[Stored entries]
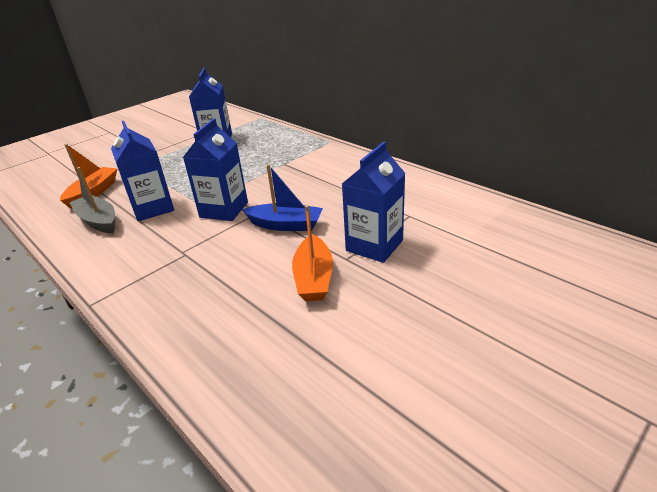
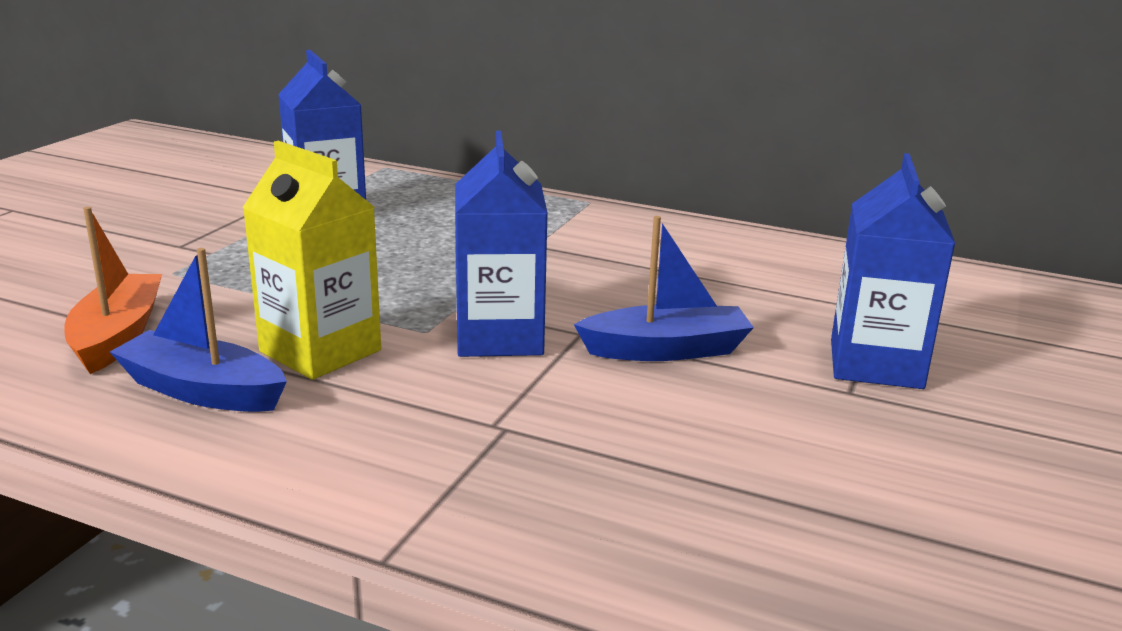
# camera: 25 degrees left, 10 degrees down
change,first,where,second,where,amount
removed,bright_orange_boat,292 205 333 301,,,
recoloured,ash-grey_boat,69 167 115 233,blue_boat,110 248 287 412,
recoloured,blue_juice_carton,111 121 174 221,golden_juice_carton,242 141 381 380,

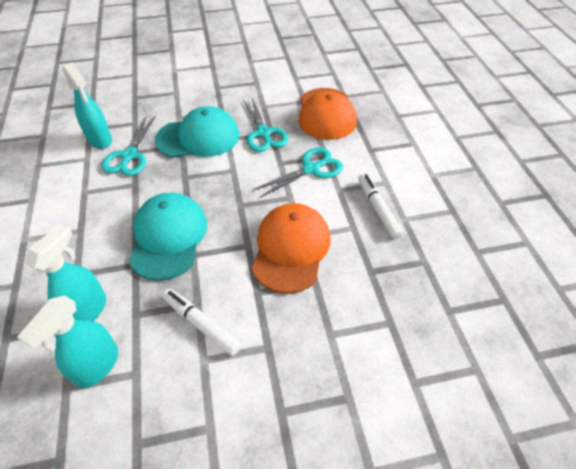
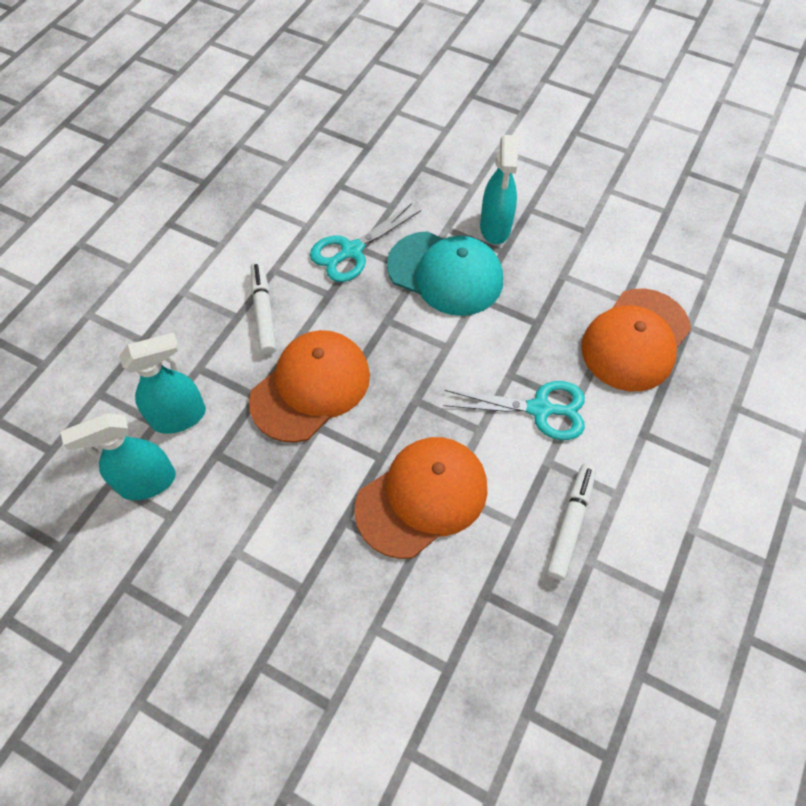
# camera: 40 degrees right, 10 degrees up
change,first,where,second,where,amount
removed,aqua_shears,243 98 288 152,,,
moved,aqua_spray_cleaner,63 62 112 149,,480 135 518 244,
moved,pure_white_marker_pen,162 289 241 356,,251 262 276 355,
recoloured,aqua_cap,129 192 207 281,bright_orange_cap,249 330 370 443,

* YOUR GOAL:
Say, as a bare number, how many lines above contain the word "camera".

* OUTPUT:
2